Your task is to return the data below, word for word.

START PROVIDED DATA

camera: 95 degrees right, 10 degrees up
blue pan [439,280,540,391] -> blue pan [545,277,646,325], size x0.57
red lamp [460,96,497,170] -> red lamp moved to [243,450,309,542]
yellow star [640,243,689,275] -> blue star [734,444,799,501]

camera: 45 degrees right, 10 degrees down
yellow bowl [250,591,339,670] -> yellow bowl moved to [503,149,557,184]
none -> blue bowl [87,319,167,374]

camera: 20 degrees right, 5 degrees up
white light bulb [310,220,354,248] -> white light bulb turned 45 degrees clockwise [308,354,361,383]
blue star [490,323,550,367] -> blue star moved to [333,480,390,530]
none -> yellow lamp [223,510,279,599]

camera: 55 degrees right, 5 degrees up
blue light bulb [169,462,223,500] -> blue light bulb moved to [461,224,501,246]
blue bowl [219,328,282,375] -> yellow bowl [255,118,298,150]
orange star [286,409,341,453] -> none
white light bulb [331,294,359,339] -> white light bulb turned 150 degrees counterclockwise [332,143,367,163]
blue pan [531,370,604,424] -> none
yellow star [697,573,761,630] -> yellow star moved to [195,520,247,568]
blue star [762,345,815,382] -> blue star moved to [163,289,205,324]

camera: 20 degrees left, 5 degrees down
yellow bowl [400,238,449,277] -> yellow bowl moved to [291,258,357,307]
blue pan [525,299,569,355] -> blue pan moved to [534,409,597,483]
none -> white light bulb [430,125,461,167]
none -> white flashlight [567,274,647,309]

END PROVIDED DATA

■ EXERCISE SOLUTION ■
camera: 95 degrees right, 10 degrees up
blue pan [439,280,540,391] -> blue pan [545,277,646,325], size x0.57
red lamp [460,96,497,170] -> red lamp moved to [243,450,309,542]
yellow star [640,243,689,275] -> blue star [734,444,799,501]

camera: 45 degrees right, 10 degrees down
yellow bowl [250,591,339,670] -> yellow bowl moved to [503,149,557,184]
none -> blue bowl [87,319,167,374]

camera: 20 degrees right, 5 degrees up
white light bulb [310,220,354,248] -> white light bulb turned 45 degrees clockwise [308,354,361,383]
blue star [490,323,550,367] -> blue star moved to [333,480,390,530]
none -> yellow lamp [223,510,279,599]

camera: 55 degrees right, 5 degrees up
blue light bulb [169,462,223,500] -> blue light bulb moved to [461,224,501,246]
blue bowl [219,328,282,375] -> yellow bowl [255,118,298,150]
orange star [286,409,341,453] -> none
white light bulb [331,294,359,339] -> white light bulb turned 150 degrees counterclockwise [332,143,367,163]
blue pan [531,370,604,424] -> none
yellow star [697,573,761,630] -> yellow star moved to [195,520,247,568]
blue star [762,345,815,382] -> blue star moved to [163,289,205,324]

camera: 20 degrees left, 5 degrees down
yellow bowl [400,238,449,277] -> yellow bowl moved to [291,258,357,307]
blue pan [525,299,569,355] -> blue pan moved to [534,409,597,483]
none -> white light bulb [430,125,461,167]
none -> white flashlight [567,274,647,309]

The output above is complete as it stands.